▸ **EXERCISE INSTRUCTIONS**
Pull each line containing "tape" from the data.

▸ **DATA BLOCK**
▬▬▬▬▬▬▬▬▬▬
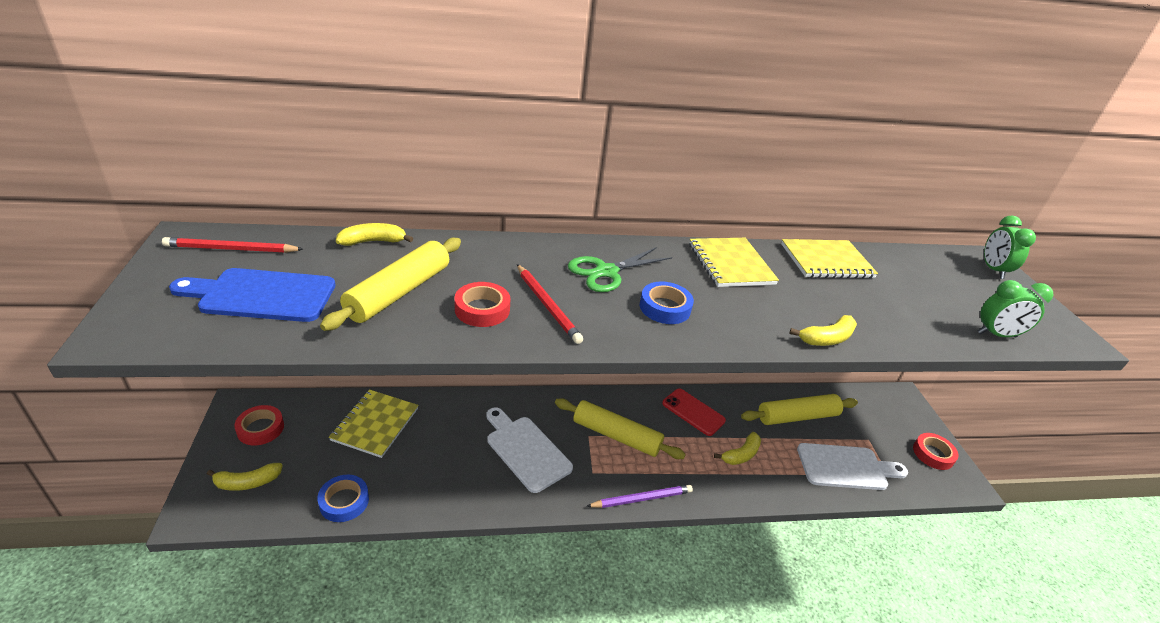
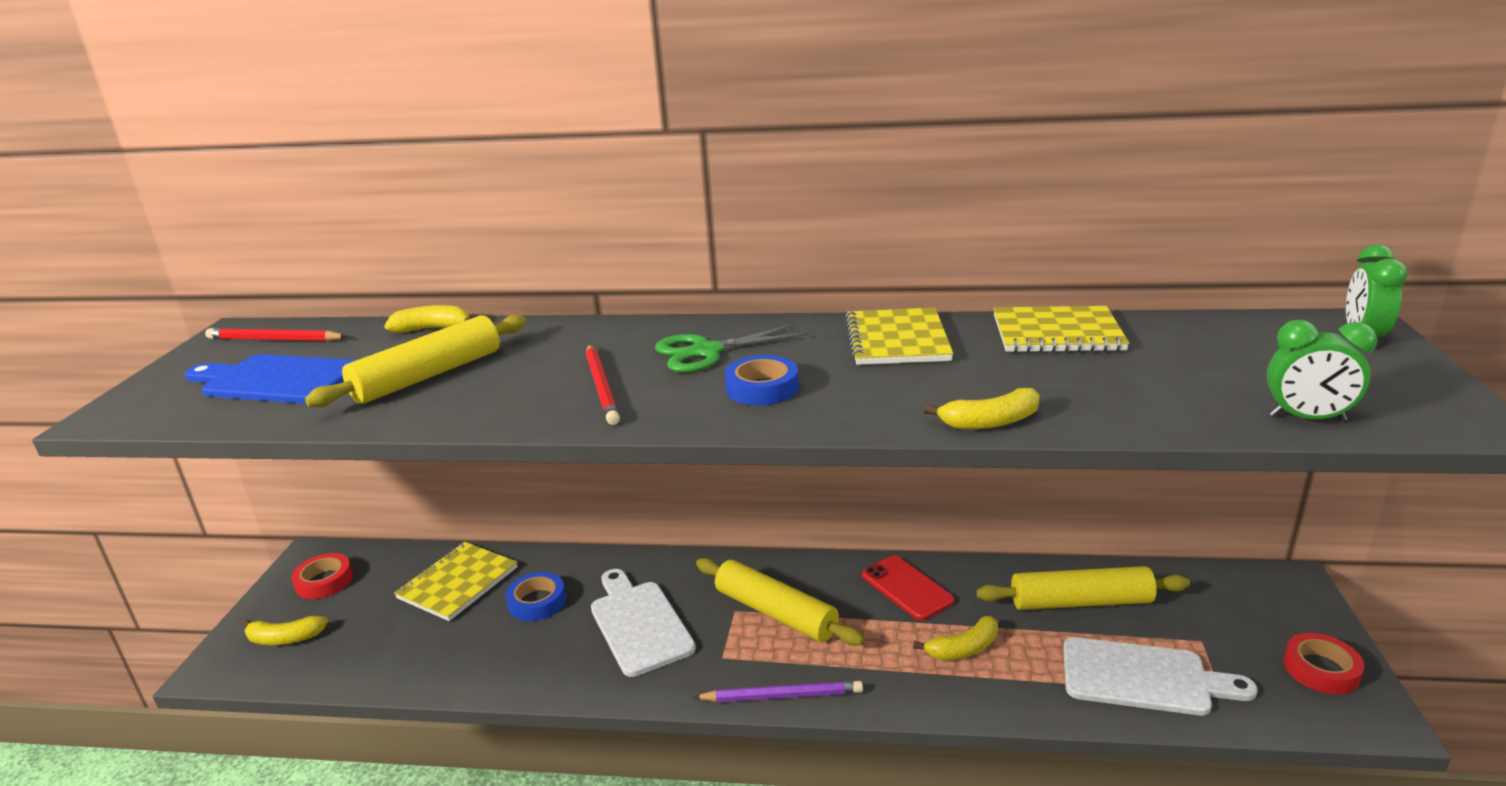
camera: 20 degrees right, 10 degrees down
blue tape [317,475,369,522] -> blue tape moved to [506,572,566,621]
red tape [454,282,511,327] -> none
▬▬▬▬▬▬▬▬▬▬
▸ **THE COMPLETED TASK**
blue tape [317,475,369,522] -> blue tape moved to [506,572,566,621]
red tape [454,282,511,327] -> none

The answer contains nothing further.